Work request: Make an exact copy of all the records, one that contains none of the pictures.

━━━

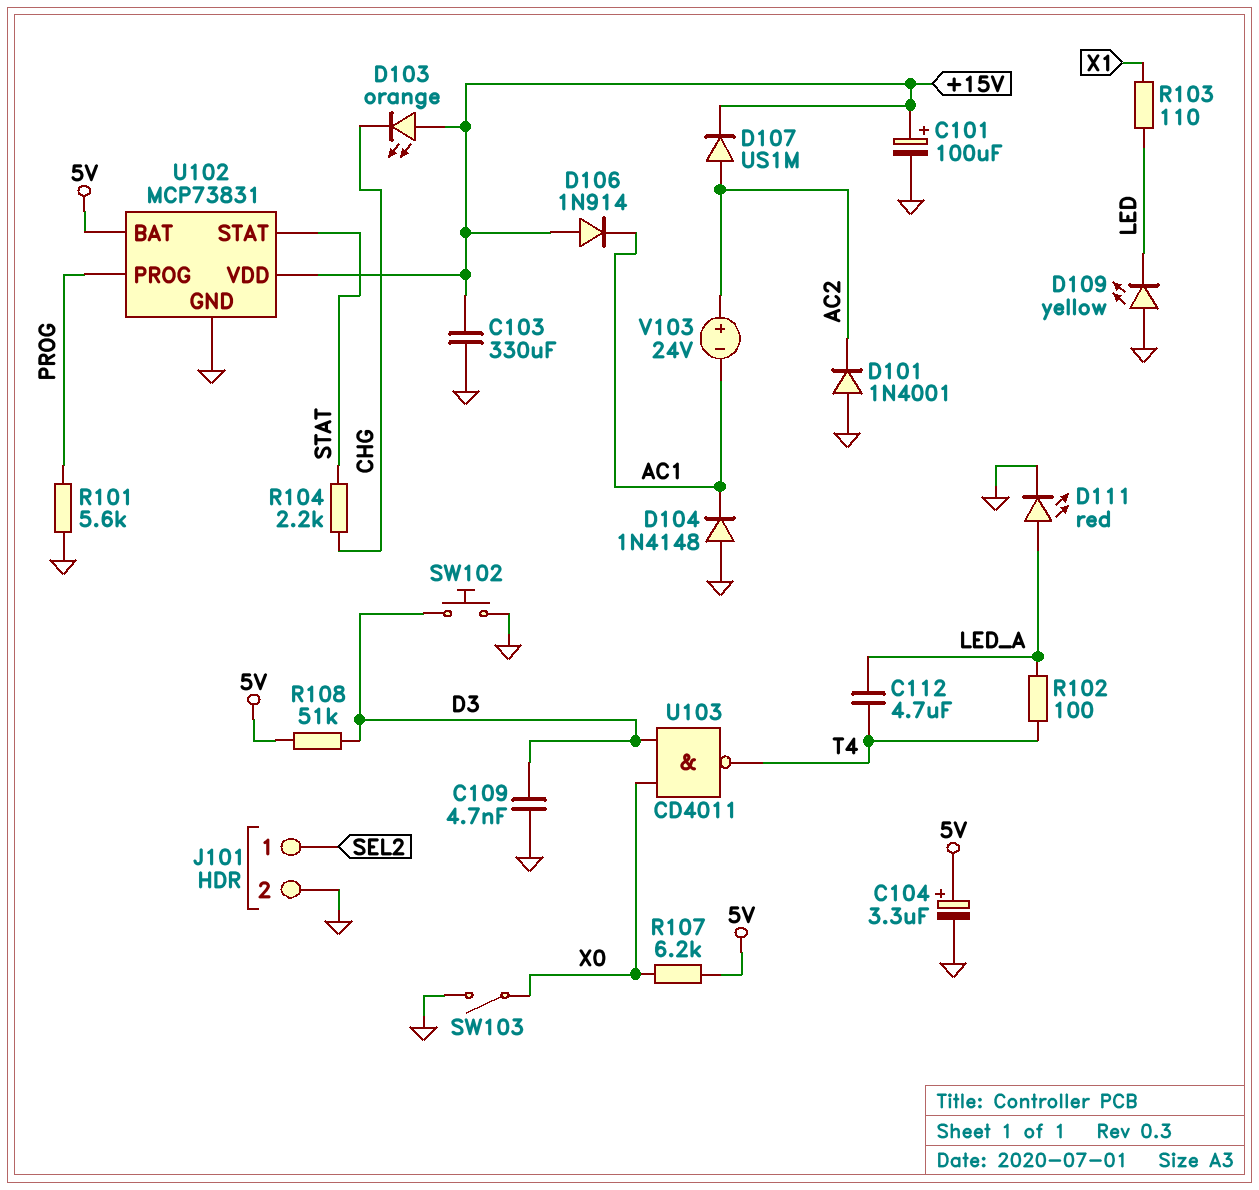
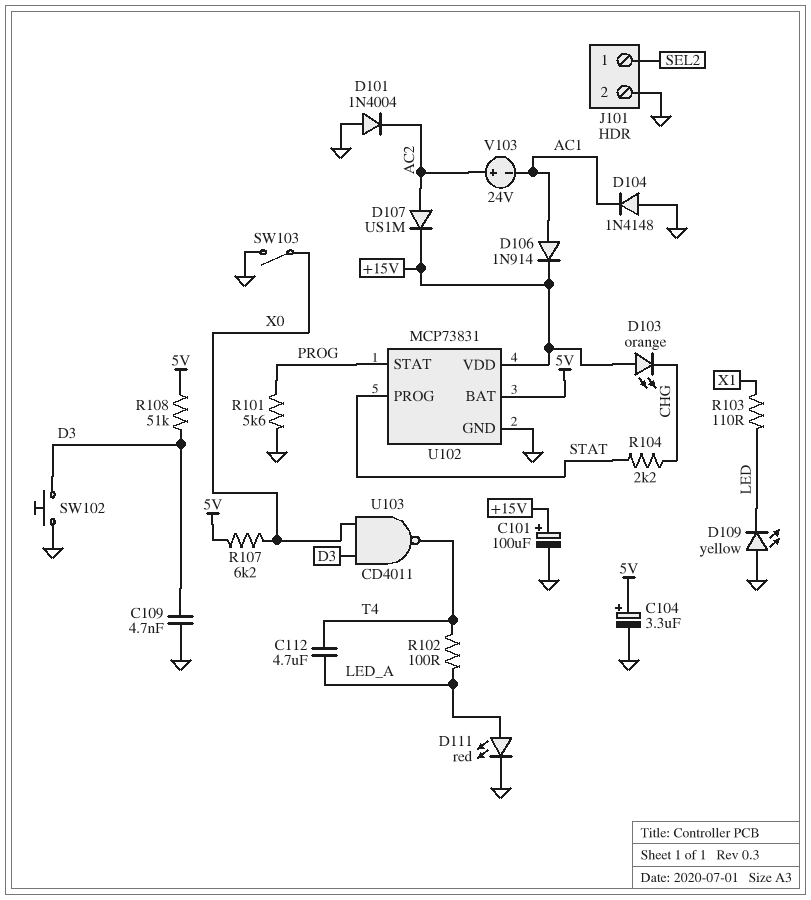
C103: 330uF (+15V, GND) -> none
D101: diode 1N4001 (A GND, K AC2) -> diode 1N4004 (A GND, K AC2)
D106: diode 1N914 (A +15V, K AC1) -> diode 1N914 (A AC1, K +15V)
U102 pin PROG: PROG -> STAT
U102 pin STAT: STAT -> PROG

━━━

Response:
C103: 330uF (+15V, GND) -> none
D101: diode 1N4001 (A GND, K AC2) -> diode 1N4004 (A GND, K AC2)
D106: diode 1N914 (A +15V, K AC1) -> diode 1N914 (A AC1, K +15V)
U102 pin PROG: PROG -> STAT
U102 pin STAT: STAT -> PROG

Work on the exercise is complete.